* **TASK BRIEF**: Copy all lines in the data that contain the string "none".

* **STUDY MATERIAL**:

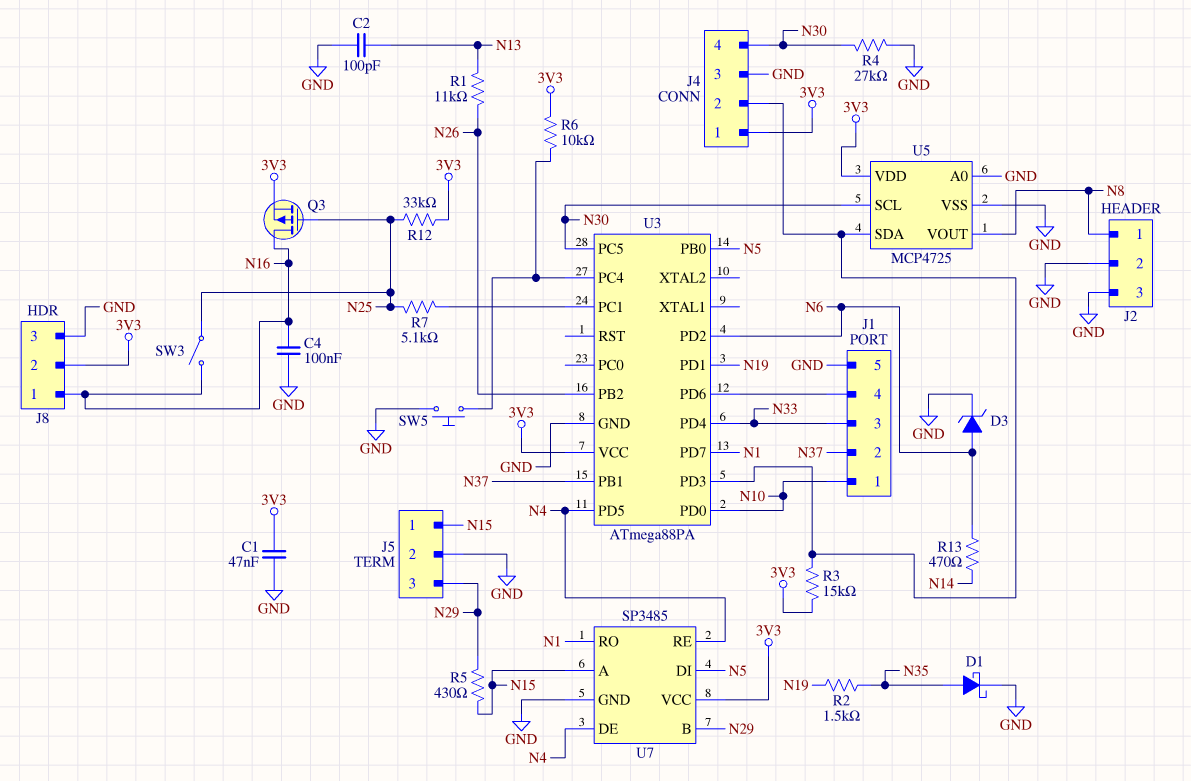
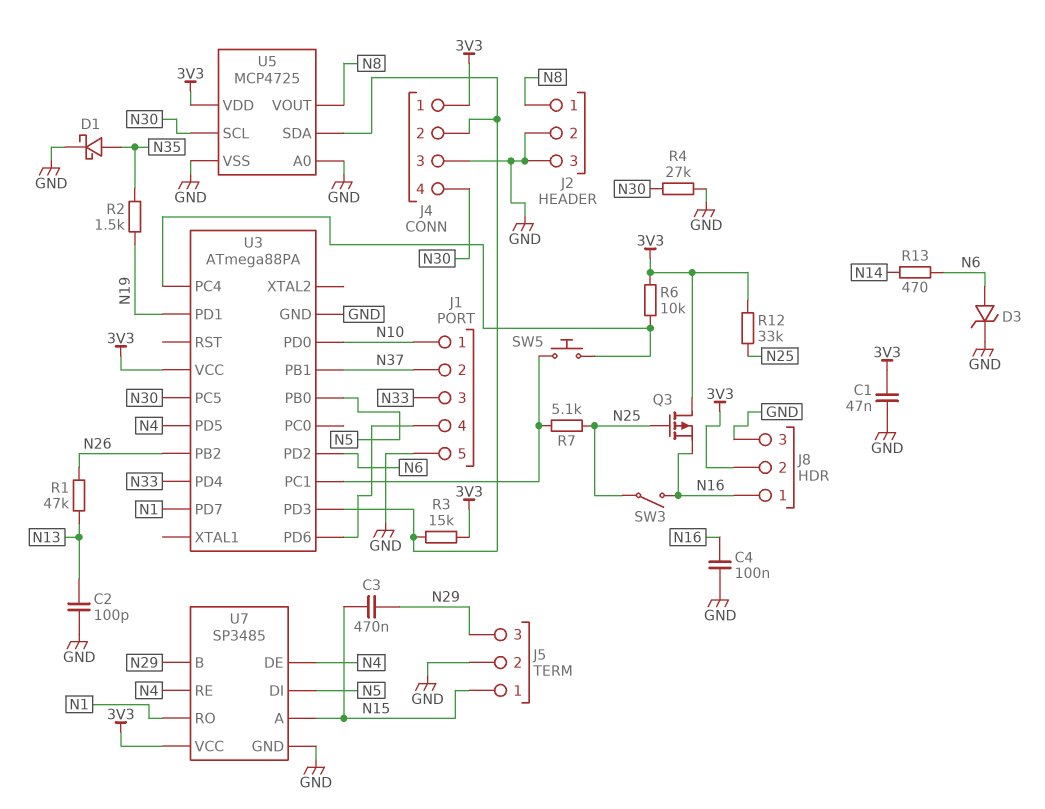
C3: none -> 470nF (N15, N29)
Q3: PMOS (G N25, D N16, S 3V3) -> PMOS (G N25, D 3V3, S N16)
R1: 11k (N13, N26) -> 47k (N13, N26)
R5: 430 (N15, N29) -> none
SW5: button (GND, U3/PC4) -> button (U3/PC1, U3/PC4)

* **RESULT BELOW**:
C3: none -> 470nF (N15, N29)
R5: 430 (N15, N29) -> none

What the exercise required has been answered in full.